(Information given begins)

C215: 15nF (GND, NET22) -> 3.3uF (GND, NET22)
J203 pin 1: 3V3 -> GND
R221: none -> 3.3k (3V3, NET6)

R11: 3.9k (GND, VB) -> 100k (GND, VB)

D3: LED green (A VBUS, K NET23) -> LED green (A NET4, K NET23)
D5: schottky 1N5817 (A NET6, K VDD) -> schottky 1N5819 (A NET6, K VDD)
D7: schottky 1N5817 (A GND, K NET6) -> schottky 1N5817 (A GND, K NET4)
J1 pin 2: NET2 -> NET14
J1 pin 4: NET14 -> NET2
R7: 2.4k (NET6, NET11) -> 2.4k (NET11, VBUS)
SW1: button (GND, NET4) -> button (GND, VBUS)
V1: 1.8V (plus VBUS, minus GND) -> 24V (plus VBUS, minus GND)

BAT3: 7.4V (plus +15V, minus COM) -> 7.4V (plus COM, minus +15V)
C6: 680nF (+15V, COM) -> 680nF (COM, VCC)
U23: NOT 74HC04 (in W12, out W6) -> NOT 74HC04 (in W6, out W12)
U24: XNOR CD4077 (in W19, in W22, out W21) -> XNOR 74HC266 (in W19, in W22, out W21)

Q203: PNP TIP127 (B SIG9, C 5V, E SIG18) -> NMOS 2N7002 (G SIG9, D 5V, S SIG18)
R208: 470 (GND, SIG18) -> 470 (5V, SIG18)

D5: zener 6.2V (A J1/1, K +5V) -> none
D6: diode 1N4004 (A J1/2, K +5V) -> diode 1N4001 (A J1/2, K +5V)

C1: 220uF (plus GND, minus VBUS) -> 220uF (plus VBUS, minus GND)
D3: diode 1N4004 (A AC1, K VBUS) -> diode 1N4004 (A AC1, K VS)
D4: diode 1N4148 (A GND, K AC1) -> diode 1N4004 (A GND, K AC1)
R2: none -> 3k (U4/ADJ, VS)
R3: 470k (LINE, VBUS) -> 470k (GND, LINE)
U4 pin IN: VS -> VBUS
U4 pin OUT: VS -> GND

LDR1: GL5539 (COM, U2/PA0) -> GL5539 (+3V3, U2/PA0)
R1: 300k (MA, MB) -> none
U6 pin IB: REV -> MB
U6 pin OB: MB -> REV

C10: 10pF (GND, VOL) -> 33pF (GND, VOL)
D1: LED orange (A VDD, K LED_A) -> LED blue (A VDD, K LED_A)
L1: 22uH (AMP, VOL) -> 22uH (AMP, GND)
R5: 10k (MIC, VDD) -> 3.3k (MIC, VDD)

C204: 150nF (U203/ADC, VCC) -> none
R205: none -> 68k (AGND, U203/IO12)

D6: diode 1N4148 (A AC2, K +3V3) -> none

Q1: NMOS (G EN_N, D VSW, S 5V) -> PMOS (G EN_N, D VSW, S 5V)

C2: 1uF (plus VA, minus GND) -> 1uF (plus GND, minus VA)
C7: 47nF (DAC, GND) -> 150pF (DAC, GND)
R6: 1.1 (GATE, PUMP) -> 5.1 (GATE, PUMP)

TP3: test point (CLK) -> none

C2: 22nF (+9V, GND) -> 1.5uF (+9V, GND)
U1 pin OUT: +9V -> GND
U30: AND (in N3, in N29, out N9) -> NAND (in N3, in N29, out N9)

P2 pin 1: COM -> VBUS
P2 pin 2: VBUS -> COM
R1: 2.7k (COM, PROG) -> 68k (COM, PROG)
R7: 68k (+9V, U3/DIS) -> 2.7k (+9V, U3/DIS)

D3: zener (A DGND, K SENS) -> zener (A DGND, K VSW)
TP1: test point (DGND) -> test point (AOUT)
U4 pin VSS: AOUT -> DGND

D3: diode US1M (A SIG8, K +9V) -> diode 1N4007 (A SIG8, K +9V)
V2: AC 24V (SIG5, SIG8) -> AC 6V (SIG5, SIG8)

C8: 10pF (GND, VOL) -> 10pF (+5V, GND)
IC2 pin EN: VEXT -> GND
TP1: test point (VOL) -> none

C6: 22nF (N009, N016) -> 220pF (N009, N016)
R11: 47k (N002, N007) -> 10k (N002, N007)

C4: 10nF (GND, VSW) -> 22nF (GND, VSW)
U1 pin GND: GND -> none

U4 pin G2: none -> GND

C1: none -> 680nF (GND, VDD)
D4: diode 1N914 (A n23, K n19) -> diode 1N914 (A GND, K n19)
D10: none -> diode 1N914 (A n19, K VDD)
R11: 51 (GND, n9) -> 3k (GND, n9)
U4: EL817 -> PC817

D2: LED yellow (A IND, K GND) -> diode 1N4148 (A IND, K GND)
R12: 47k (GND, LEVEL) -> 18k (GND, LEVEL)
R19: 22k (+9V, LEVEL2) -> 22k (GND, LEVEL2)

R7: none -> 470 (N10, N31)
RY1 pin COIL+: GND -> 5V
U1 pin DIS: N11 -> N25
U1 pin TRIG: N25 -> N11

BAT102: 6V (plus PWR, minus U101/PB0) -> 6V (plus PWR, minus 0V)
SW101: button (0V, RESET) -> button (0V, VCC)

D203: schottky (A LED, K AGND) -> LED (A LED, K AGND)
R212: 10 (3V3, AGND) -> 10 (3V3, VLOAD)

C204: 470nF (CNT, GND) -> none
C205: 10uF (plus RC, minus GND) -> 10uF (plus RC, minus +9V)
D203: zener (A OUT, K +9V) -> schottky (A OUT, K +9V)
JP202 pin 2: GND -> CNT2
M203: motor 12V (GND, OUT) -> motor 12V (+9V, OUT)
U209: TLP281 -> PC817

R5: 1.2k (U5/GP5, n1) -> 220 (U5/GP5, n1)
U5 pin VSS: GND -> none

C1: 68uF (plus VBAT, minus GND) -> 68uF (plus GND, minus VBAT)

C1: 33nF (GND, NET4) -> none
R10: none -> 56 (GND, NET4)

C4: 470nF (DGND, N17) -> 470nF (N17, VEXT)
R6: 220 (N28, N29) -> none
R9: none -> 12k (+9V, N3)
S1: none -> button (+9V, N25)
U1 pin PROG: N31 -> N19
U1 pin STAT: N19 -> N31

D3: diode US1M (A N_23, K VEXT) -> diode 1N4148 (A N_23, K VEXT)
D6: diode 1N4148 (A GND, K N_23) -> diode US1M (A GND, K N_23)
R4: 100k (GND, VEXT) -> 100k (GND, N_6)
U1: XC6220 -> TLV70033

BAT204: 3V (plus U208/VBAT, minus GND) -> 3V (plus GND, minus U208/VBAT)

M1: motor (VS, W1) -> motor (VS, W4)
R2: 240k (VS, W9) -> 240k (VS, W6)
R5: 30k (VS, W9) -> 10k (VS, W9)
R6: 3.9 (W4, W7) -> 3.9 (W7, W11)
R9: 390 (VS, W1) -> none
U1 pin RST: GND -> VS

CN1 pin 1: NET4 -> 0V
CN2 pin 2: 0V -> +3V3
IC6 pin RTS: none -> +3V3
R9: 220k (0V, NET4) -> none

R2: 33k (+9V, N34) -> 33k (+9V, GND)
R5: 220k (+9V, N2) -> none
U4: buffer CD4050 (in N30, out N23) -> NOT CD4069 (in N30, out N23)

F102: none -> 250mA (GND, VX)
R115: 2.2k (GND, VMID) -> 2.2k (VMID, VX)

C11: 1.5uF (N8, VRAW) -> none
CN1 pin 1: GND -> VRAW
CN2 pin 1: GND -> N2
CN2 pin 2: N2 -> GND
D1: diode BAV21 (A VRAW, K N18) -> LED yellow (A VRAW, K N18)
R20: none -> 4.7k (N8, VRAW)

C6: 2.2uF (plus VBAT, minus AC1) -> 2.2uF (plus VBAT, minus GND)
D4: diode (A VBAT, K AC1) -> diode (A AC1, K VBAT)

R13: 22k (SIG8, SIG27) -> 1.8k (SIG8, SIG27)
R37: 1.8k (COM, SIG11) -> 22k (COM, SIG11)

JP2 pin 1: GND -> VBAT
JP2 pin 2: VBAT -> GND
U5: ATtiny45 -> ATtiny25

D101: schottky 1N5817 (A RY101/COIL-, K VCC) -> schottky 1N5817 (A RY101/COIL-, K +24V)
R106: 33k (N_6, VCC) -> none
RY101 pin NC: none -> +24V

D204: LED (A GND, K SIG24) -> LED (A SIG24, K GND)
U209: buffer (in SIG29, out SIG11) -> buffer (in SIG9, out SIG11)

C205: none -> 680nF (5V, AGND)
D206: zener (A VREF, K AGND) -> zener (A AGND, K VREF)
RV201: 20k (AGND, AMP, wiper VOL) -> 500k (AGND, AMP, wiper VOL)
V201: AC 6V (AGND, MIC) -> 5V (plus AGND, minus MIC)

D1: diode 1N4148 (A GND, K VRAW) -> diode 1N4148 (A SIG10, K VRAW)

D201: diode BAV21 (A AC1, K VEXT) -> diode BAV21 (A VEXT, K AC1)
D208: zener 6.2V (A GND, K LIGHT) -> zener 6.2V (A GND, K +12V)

(Information given ends)

What is being asked:
List every line in the records above that contains the word "COIL".

Response to this exercise:
RY1 pin COIL+: GND -> 5V
D101: schottky 1N5817 (A RY101/COIL-, K VCC) -> schottky 1N5817 (A RY101/COIL-, K +24V)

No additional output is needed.